#### TASK DETAILS:
From the line with "IMU2 pin GND: GND -> VIN" through the line with "MIC1 pin OUT: D5 -> D3", inclusive, return each line of the data below exactly and leave the rest out.

#### RECORDS FOR THE EXERCISE:
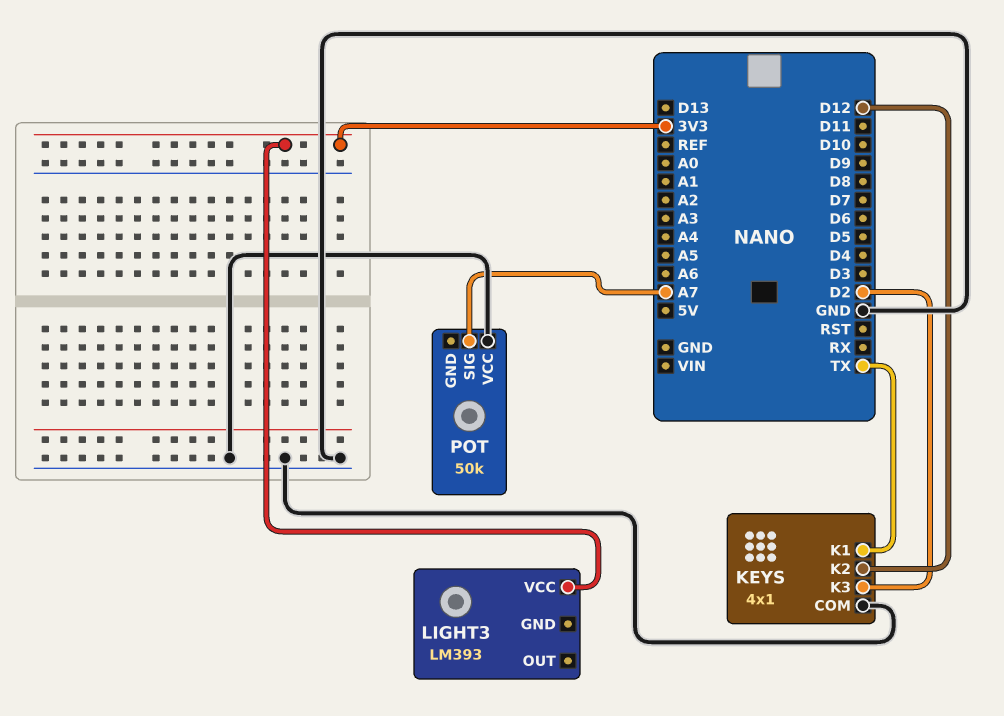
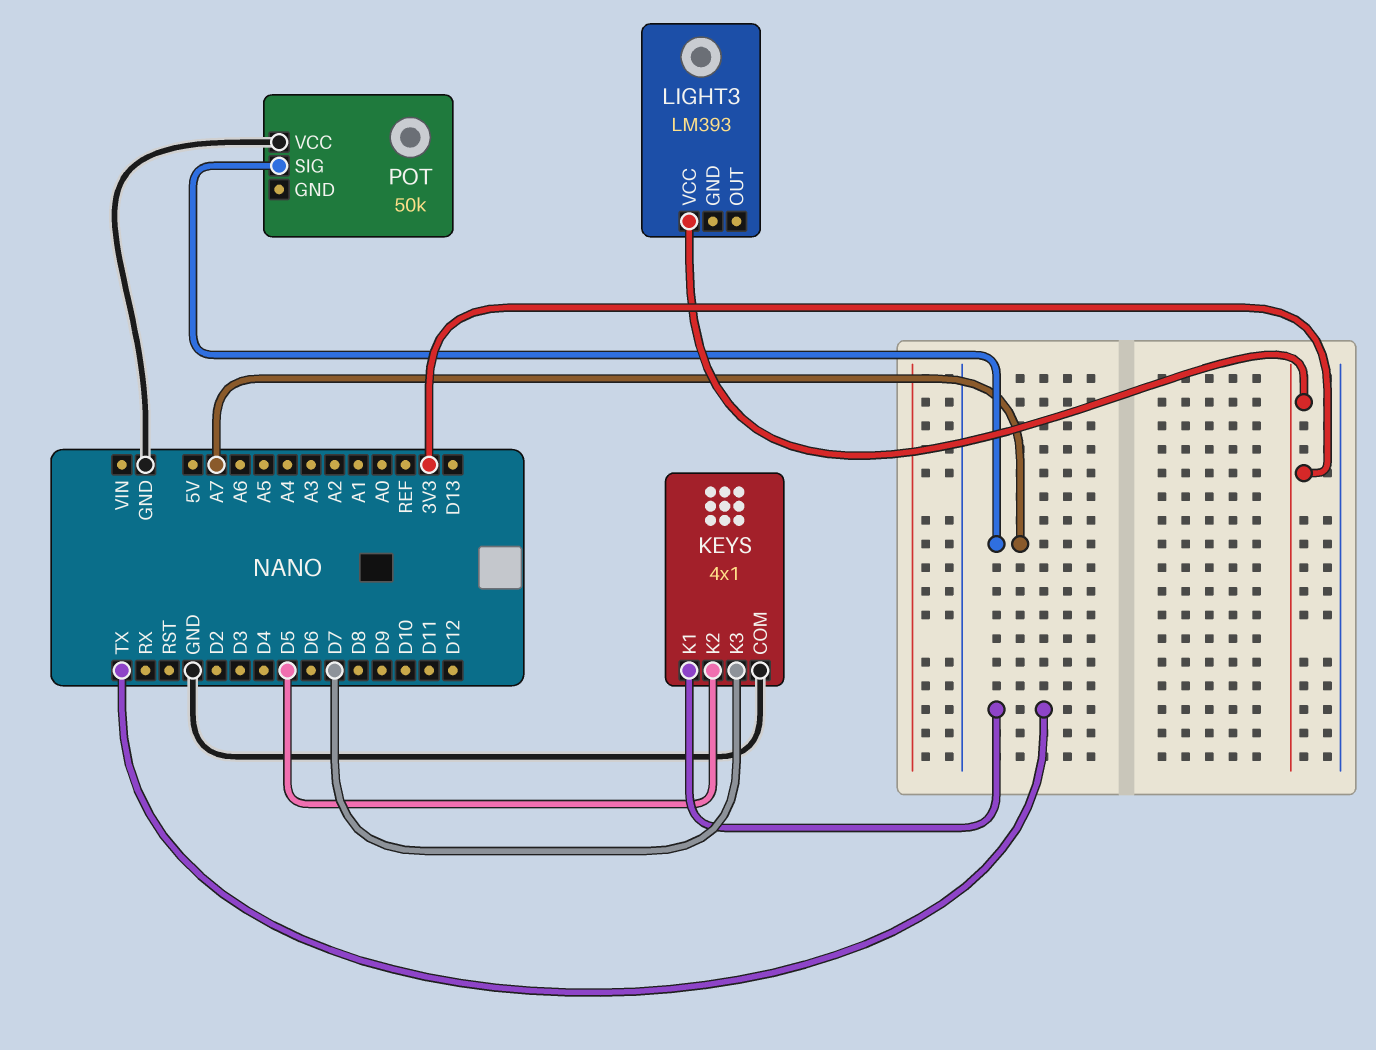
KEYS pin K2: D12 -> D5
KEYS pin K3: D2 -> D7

==

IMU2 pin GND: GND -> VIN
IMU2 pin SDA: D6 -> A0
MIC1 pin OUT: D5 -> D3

#### ANSWER BOX:
IMU2 pin GND: GND -> VIN
IMU2 pin SDA: D6 -> A0
MIC1 pin OUT: D5 -> D3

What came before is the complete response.